PROBLEM TO SOLVE —
Go through the data below and return each line where the string "scarlet" occurs.

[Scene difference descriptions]

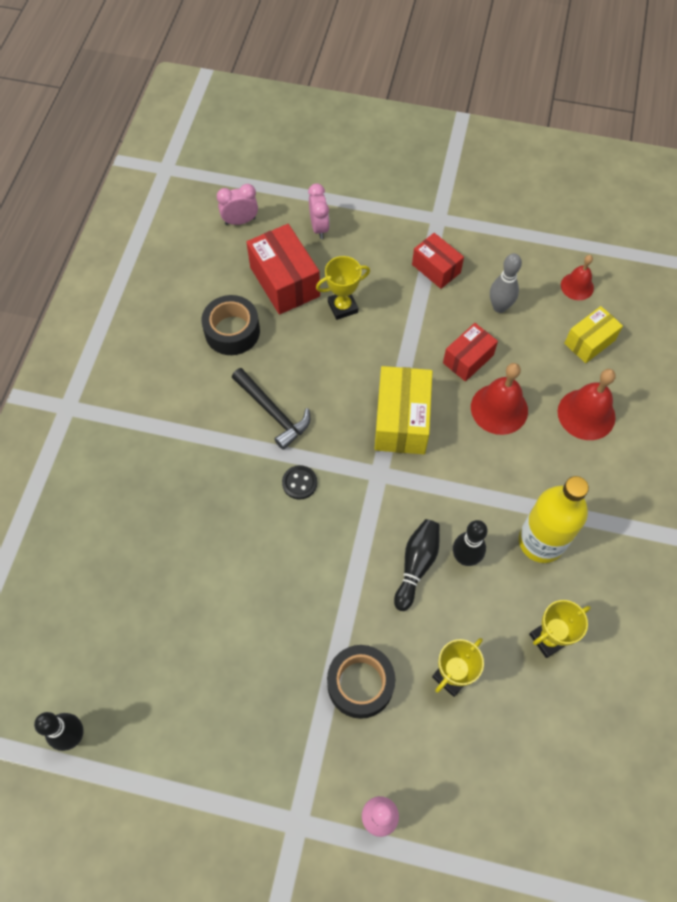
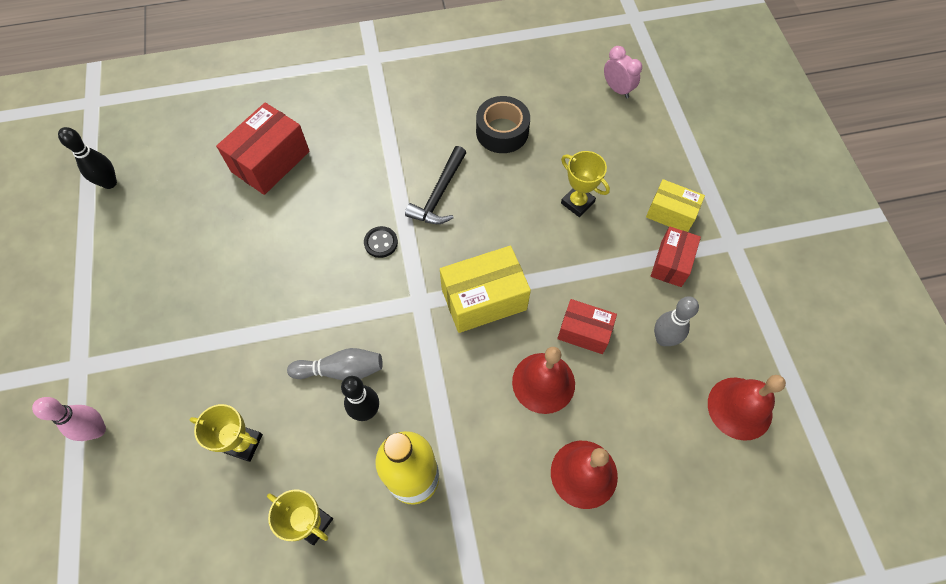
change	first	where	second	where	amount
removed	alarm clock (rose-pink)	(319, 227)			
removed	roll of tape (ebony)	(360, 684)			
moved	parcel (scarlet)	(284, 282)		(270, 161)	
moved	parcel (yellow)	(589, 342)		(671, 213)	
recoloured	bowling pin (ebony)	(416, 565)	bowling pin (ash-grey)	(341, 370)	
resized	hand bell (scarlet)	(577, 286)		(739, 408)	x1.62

TASK ANSWER —
moved	parcel (scarlet)	(284, 282)		(270, 161)	
resized	hand bell (scarlet)	(577, 286)		(739, 408)	x1.62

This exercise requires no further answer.